BEGIN

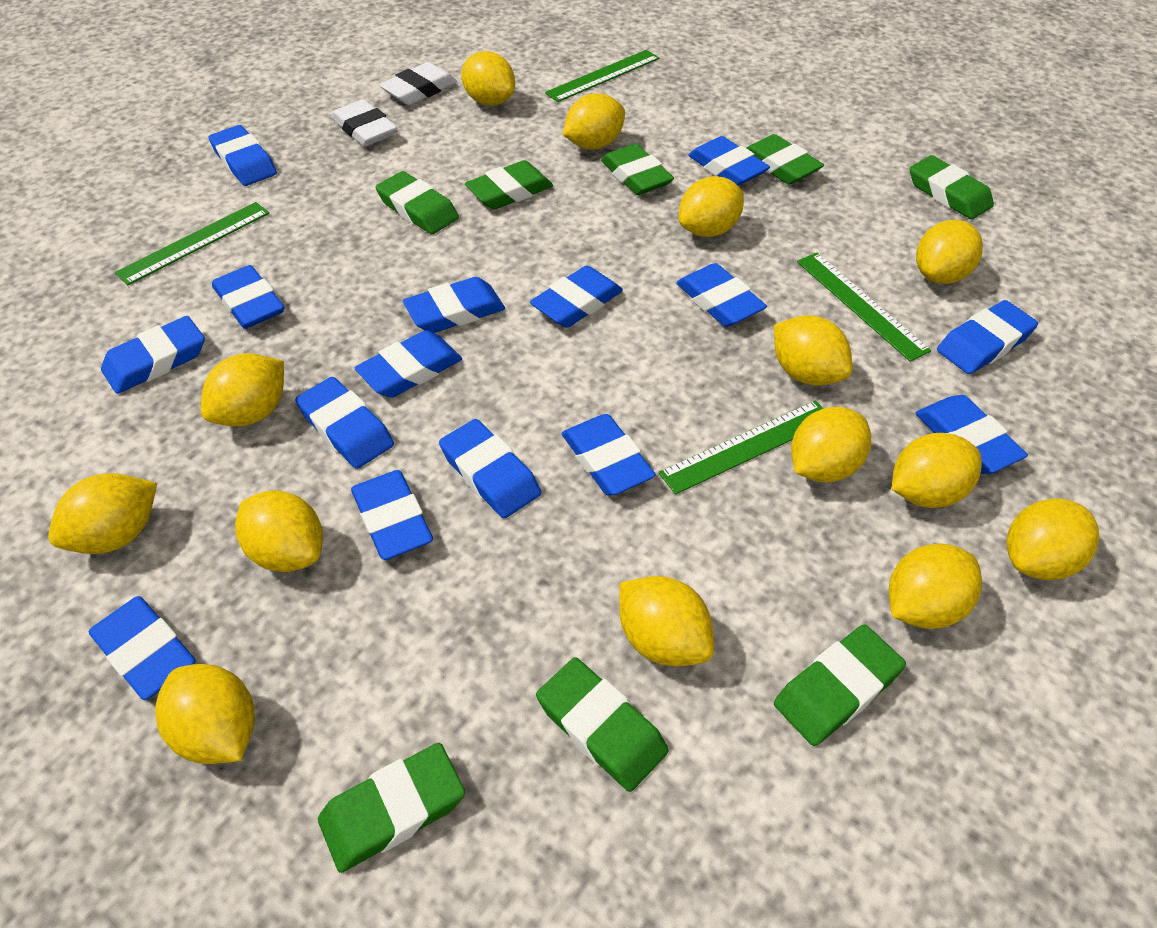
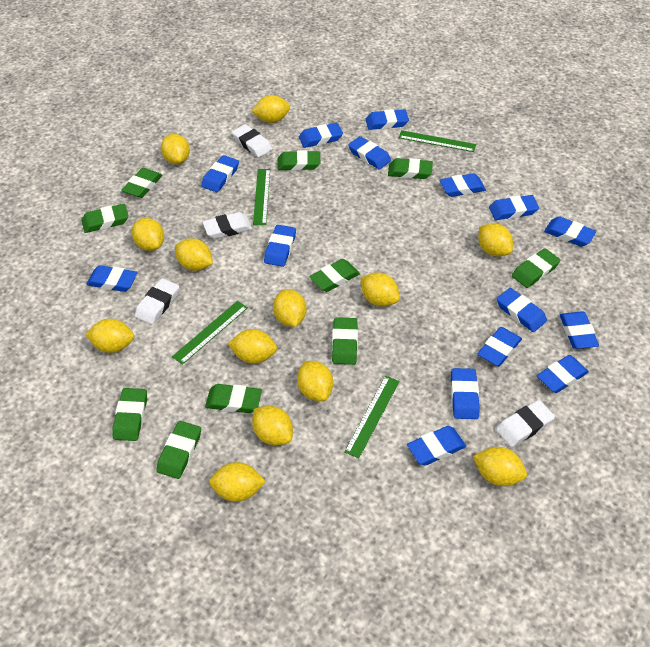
green eraser: 8 -> 10
white eraser: 2 -> 4
yellow lemon: 14 -> 13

END

Exercise requirements: Return the whole listing word for word, minus its pictures.

Answer for the task:
green eraser: 8 -> 10
white eraser: 2 -> 4
yellow lemon: 14 -> 13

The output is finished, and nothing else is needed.